What the task asks
Find and copy every line in the items that contains the string "grace".

Record extracts

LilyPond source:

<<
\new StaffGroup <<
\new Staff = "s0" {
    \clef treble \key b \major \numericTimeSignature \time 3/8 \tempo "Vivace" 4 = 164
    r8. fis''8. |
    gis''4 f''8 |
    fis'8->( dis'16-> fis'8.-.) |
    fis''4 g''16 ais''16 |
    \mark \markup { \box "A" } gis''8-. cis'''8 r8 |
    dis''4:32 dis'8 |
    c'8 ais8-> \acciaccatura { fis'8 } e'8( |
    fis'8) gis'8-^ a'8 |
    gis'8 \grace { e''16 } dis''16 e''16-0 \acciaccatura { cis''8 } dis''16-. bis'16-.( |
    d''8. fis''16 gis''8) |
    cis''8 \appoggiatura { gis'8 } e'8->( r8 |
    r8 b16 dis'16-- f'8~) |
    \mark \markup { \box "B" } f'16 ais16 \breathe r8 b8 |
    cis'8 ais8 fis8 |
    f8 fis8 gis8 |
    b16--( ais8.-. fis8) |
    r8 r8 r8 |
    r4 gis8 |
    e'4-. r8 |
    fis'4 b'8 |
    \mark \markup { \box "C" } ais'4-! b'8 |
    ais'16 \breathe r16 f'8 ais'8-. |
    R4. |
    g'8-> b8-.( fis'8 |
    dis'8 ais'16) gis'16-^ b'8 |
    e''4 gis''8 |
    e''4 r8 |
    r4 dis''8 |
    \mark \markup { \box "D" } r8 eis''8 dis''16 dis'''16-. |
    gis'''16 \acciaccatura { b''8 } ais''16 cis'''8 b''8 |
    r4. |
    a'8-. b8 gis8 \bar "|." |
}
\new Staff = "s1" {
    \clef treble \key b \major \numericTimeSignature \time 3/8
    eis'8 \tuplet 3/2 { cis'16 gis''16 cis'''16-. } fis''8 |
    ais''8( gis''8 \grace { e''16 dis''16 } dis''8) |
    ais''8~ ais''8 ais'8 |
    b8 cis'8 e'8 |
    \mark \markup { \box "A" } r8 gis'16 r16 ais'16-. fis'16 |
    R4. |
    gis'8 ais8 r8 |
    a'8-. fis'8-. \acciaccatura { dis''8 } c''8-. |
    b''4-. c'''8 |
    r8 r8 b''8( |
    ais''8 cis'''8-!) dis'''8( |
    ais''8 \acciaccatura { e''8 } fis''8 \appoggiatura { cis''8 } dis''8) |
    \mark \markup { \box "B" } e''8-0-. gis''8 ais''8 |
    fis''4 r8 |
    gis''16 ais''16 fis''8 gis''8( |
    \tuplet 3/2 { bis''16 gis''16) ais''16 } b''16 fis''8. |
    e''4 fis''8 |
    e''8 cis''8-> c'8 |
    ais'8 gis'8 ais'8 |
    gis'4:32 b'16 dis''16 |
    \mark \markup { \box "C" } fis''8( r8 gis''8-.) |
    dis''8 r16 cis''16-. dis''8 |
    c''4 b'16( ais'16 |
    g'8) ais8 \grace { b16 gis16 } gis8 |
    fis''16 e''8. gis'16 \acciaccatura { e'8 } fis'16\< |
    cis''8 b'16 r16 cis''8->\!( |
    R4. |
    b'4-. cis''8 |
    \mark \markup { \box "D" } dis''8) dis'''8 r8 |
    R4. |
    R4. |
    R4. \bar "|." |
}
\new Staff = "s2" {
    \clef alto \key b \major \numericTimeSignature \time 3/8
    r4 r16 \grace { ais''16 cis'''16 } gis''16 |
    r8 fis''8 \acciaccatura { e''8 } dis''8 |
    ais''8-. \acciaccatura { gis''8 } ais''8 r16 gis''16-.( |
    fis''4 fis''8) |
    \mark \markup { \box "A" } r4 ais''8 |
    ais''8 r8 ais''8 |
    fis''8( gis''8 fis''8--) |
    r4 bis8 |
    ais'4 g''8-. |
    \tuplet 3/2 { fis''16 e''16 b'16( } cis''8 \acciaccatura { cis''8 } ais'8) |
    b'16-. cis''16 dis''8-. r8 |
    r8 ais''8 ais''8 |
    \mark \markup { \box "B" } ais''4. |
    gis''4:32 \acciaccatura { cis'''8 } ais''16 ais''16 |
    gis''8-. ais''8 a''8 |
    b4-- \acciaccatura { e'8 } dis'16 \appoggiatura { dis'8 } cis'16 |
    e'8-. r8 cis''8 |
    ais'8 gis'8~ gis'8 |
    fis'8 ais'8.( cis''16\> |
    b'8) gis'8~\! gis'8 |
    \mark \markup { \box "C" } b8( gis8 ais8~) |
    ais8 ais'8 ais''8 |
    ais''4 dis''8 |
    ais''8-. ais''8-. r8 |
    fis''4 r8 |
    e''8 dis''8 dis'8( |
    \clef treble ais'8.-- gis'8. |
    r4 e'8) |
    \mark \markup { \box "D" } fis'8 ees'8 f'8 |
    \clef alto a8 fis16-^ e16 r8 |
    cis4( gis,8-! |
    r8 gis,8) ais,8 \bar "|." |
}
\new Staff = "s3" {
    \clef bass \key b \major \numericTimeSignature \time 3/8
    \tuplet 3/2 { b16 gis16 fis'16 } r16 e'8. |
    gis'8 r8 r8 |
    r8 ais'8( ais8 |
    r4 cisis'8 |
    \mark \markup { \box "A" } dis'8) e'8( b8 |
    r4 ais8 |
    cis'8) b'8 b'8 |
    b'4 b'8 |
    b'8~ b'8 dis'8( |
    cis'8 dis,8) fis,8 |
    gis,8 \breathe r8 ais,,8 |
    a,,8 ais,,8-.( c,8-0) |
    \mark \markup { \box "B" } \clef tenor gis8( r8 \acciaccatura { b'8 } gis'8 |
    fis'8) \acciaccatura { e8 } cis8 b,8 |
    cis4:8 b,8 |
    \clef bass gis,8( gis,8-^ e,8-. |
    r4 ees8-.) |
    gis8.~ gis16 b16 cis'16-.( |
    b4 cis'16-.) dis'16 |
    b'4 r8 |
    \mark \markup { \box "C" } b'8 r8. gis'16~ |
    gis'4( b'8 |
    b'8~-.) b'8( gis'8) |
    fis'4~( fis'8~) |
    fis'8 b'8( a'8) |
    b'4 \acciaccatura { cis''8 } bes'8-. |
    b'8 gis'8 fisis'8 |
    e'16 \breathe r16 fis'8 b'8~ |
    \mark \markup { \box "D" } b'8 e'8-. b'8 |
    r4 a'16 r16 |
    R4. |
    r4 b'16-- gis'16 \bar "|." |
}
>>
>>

Solution to this task
    gis'8 \grace { e''16 } dis''16 e''16-0 \acciaccatura { cis''8 } dis''16-. bis'16-.( |
    ais''8( gis''8 \grace { e''16 dis''16 } dis''8) |
    g'8) ais8 \grace { b16 gis16 } gis8 |
    r4 r16 \grace { ais''16 cis'''16 } gis''16 |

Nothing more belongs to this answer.